>>>>>
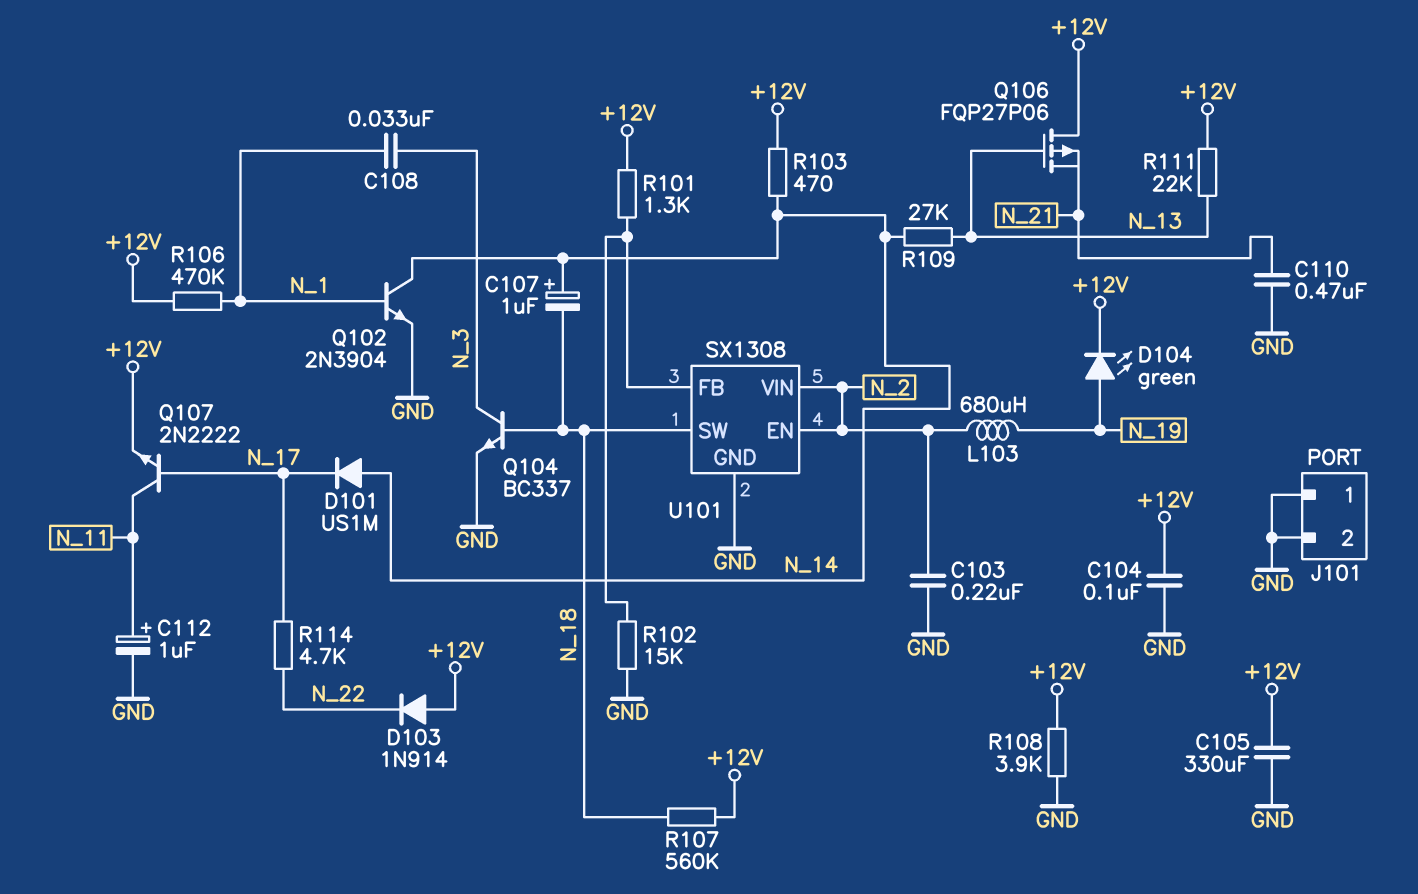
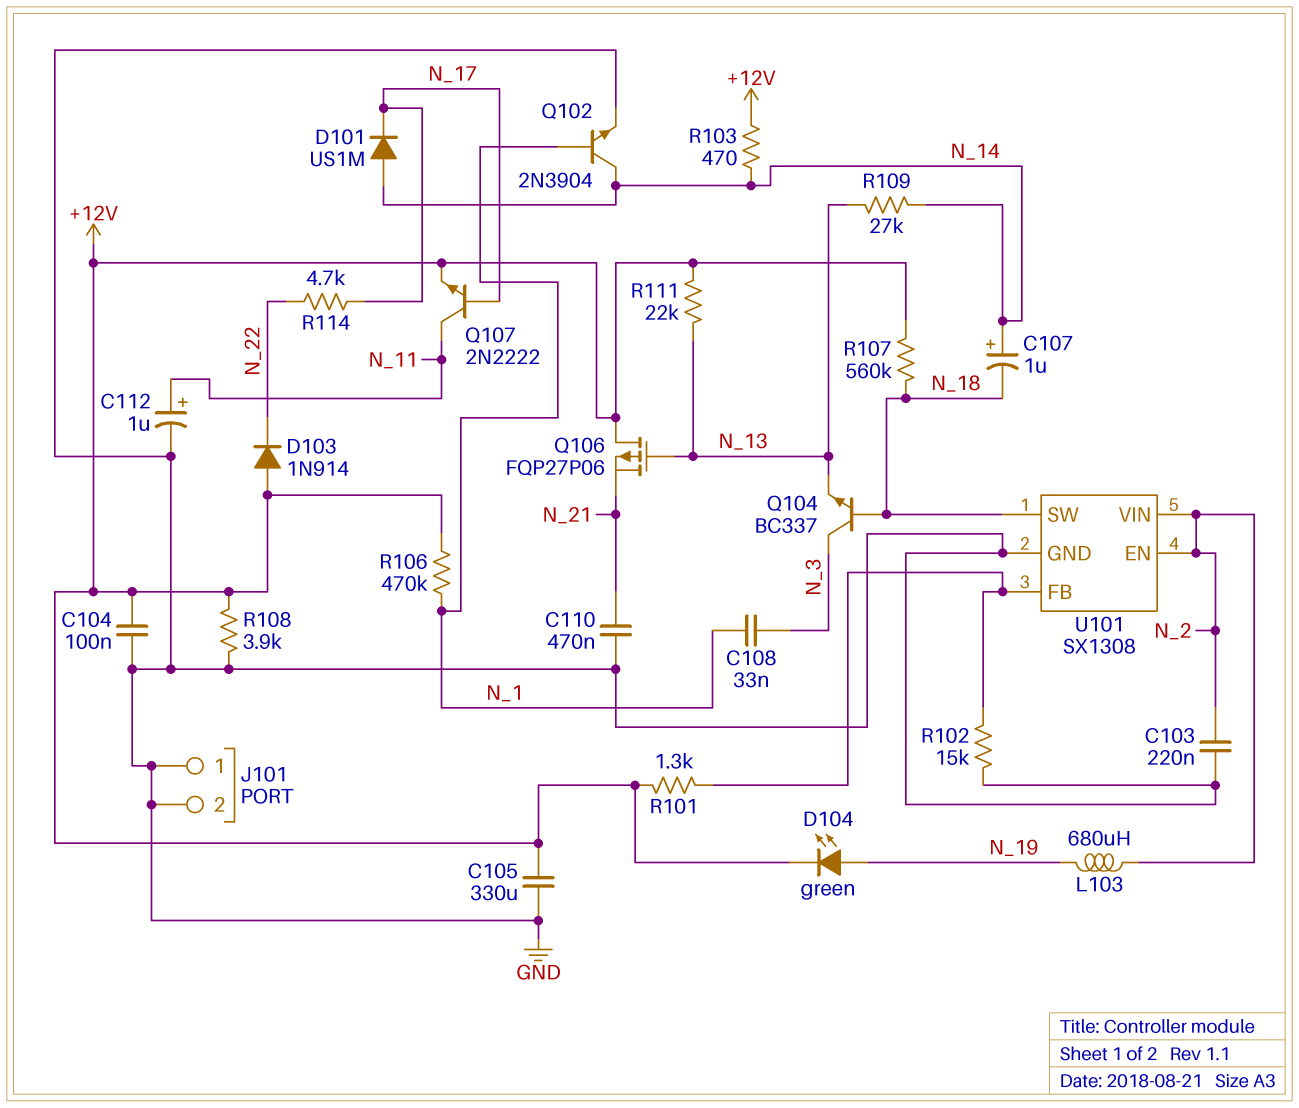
Q104: NPN BC337 (B N_18, C N_3, E GND) -> NPN BC337 (B N_18, C N_3, E N_13)

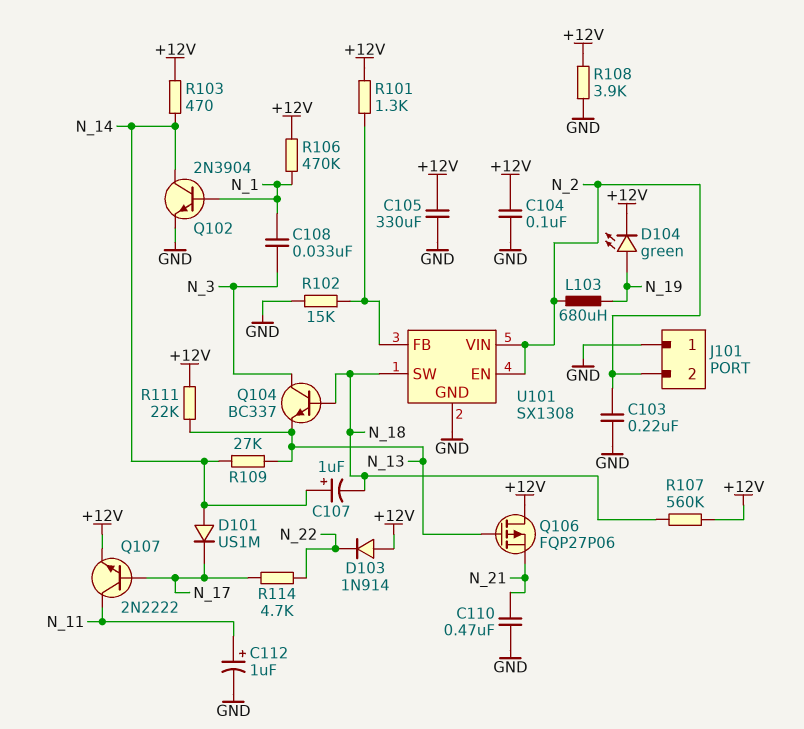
J101 pin 2: GND -> N_2

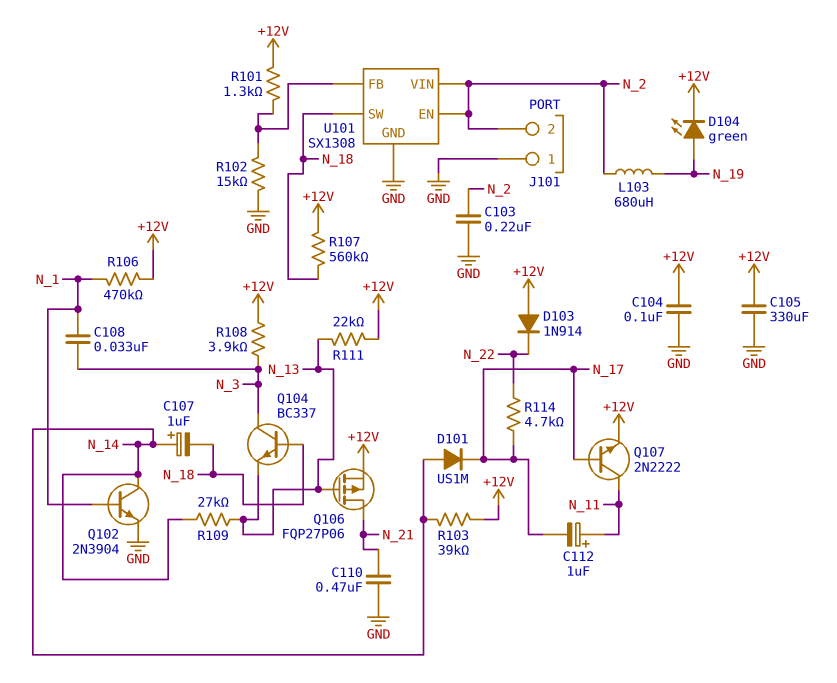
C112: 1uF (plus N_11, minus GND) -> 1uF (plus N_11, minus N_17)
Q106: PMOS FQP27P06 (G N_13, D +12V, S N_21) -> PMOS FQP27P06 (G N_13, D N_21, S +12V)
R103: 470 (+12V, N_14) -> 39k (+12V, N_14)
R108: 3.9k (+12V, GND) -> 3.9k (+12V, N_3)

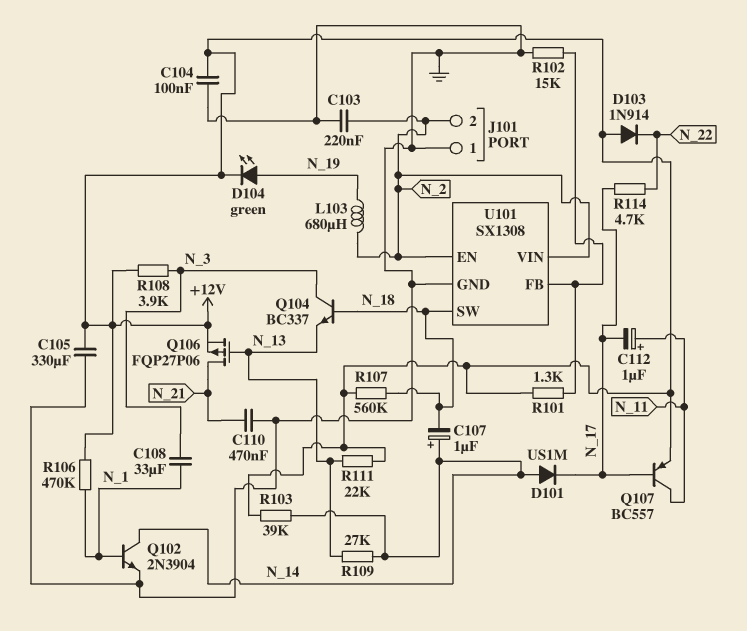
C108: 33nF (N_1, N_3) -> 33uF (N_1, N_3)
Q107: NPN 2N2222 (B N_17, C N_11, E +12V) -> PNP BC557 (B N_17, C N_11, E +12V)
<<<<<
> _WHAT THE TASK REQUIRES_:
All lines from the one that contains "C108: 33nF (N_1, N_3) -> 33uF (N_1, N_3)" to the end of the records above are to be copied exactly; leave out the rest.

> _EXPECTED OUTPUT_:
C108: 33nF (N_1, N_3) -> 33uF (N_1, N_3)
Q107: NPN 2N2222 (B N_17, C N_11, E +12V) -> PNP BC557 (B N_17, C N_11, E +12V)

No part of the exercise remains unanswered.